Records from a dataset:
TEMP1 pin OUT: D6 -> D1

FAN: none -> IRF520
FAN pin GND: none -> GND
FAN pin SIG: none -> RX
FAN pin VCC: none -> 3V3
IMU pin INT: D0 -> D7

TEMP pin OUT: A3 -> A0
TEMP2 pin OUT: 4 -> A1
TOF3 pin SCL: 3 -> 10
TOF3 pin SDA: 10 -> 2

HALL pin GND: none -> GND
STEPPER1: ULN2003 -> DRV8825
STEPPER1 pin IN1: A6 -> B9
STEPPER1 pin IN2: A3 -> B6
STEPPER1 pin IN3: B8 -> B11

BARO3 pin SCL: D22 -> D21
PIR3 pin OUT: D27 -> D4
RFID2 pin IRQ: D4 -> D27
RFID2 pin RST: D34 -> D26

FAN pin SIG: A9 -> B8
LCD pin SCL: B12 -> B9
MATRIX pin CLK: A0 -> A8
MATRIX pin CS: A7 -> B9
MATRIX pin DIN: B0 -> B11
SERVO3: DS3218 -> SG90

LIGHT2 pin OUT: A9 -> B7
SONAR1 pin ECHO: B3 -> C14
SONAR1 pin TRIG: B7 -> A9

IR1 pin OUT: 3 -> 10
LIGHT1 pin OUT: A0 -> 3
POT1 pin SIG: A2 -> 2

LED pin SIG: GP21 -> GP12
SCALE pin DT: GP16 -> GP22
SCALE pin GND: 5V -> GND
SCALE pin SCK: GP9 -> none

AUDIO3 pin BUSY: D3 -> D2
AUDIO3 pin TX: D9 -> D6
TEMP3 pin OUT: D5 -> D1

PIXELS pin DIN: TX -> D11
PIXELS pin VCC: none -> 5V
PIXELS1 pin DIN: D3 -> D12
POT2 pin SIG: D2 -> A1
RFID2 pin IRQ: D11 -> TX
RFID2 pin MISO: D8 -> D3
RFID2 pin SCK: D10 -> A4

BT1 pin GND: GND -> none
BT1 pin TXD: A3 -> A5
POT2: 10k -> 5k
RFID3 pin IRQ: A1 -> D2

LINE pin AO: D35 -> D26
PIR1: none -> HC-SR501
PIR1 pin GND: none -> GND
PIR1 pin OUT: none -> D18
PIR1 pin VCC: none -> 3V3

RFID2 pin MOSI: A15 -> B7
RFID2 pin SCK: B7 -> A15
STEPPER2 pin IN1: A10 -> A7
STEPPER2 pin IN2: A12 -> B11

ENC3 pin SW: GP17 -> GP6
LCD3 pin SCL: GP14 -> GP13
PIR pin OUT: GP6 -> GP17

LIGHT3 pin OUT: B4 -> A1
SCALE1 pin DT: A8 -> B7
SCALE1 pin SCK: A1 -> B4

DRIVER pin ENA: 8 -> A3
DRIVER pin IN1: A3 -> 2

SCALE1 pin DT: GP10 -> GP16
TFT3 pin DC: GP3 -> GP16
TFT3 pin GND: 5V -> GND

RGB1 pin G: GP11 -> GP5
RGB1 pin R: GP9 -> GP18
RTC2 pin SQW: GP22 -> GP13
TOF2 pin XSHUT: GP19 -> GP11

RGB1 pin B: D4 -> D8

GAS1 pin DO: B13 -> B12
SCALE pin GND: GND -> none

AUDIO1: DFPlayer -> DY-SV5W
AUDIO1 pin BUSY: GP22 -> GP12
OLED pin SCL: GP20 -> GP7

WORK REQUIRED:
Only the lines that hold the word "MATRIX" are wanted; each should be pulled from the records.

TASK SOLUTION:
MATRIX pin CLK: A0 -> A8
MATRIX pin CS: A7 -> B9
MATRIX pin DIN: B0 -> B11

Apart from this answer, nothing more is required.